» **EXERCISE AIM**:
Using the listing below, copy exactly the lines from the one containing "(392, 321) = (336, 256): none -> yellow lemon" to the one containing "(588, 190) = (533, 132): purple", both lines included, and no others.

» **EXERCISE DATA**:
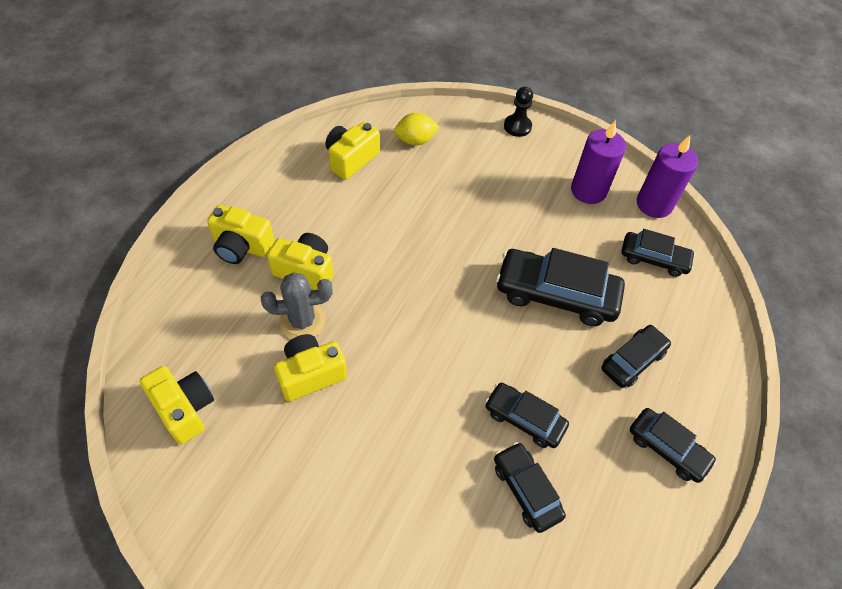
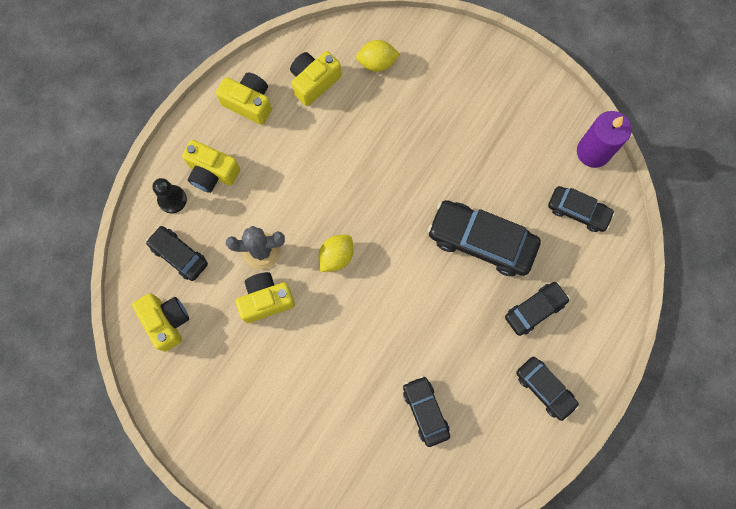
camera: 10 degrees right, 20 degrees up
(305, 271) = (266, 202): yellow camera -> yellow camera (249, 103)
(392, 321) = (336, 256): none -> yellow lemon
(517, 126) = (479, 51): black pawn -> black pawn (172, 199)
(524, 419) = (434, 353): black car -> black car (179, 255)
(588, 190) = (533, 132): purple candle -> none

...

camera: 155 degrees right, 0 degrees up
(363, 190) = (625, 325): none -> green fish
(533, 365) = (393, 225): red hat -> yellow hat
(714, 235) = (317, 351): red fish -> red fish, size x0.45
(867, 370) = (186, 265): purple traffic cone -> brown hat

» **REPLY TO THE TASK**:
(392, 321) = (336, 256): none -> yellow lemon
(517, 126) = (479, 51): black pawn -> black pawn (172, 199)
(524, 419) = (434, 353): black car -> black car (179, 255)
(588, 190) = (533, 132): purple candle -> none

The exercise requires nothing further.